What to do: Repeat the data below in full. Pictures must not be part of the copy.
[Exercise data — start]
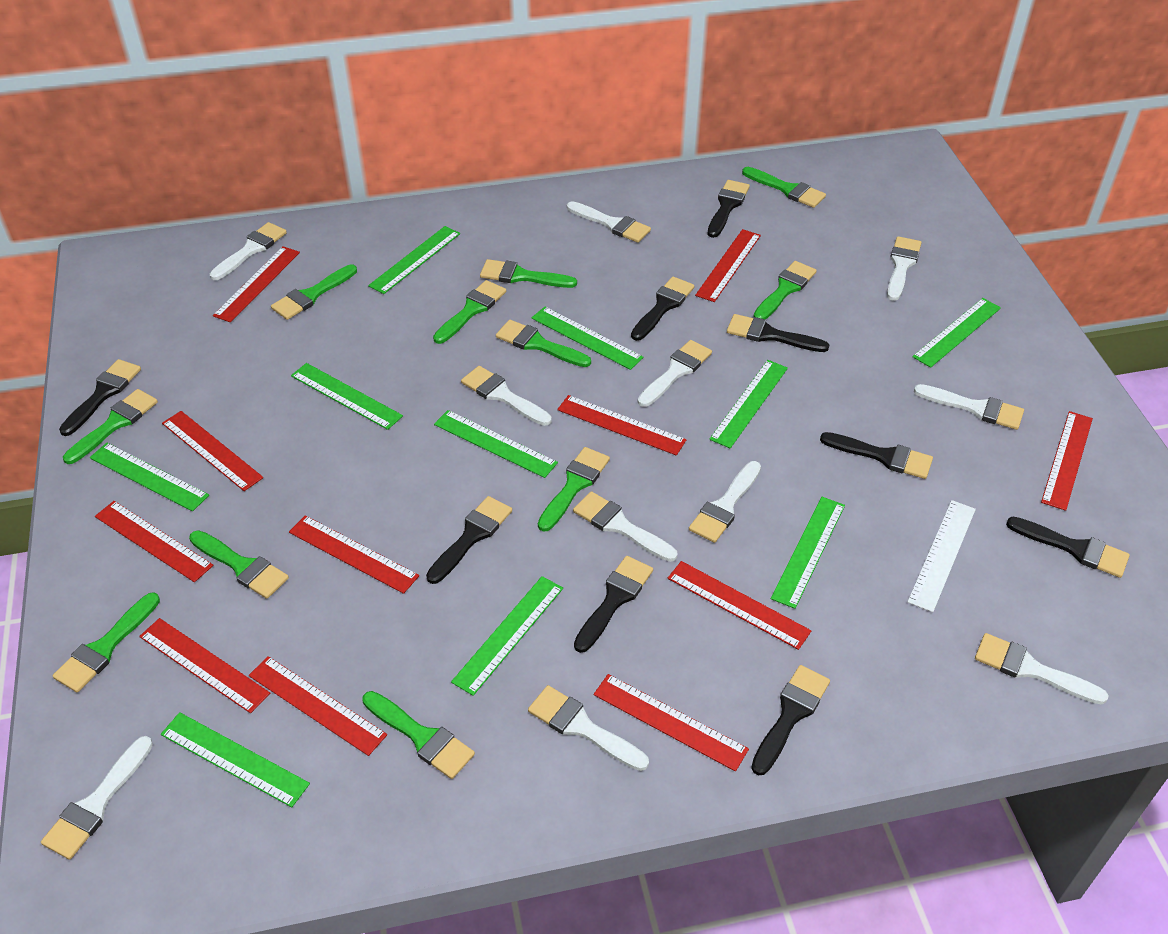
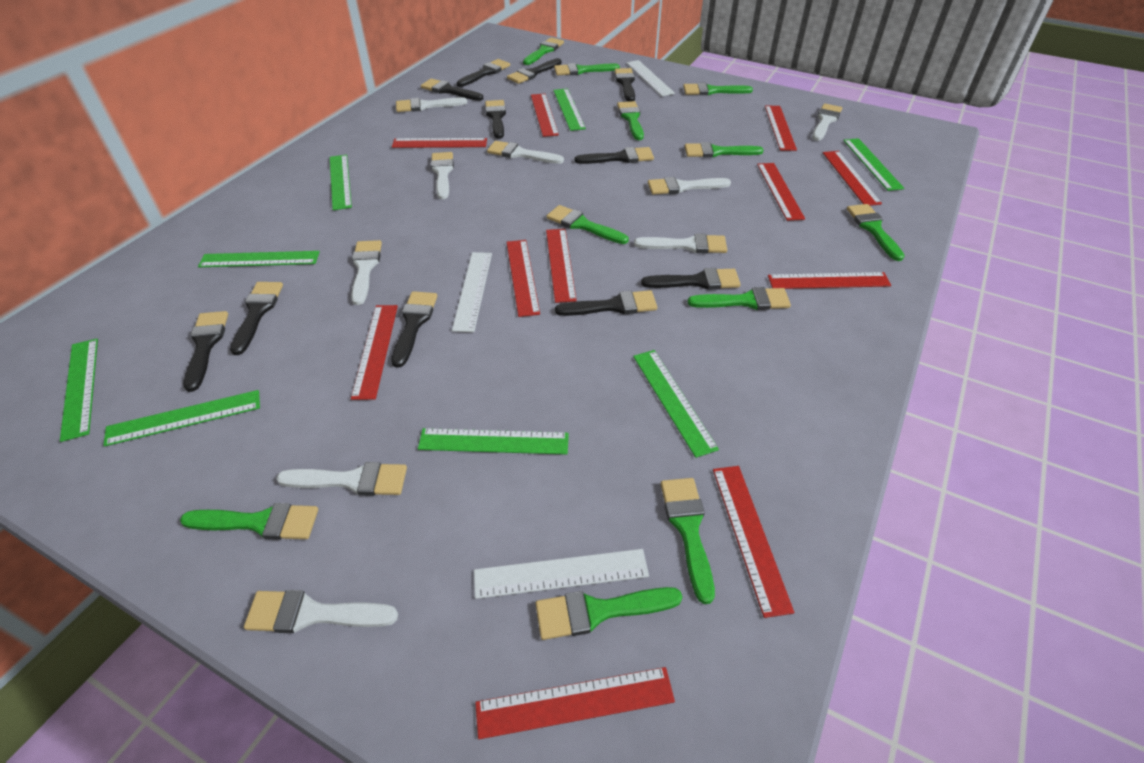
black brush: 9 -> 11
green ruler: 10 -> 8
white brush: 11 -> 9
white ruler: 1 -> 3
[Exercise data — finish]
Result of this task:
black brush: 9 -> 11
green ruler: 10 -> 8
white brush: 11 -> 9
white ruler: 1 -> 3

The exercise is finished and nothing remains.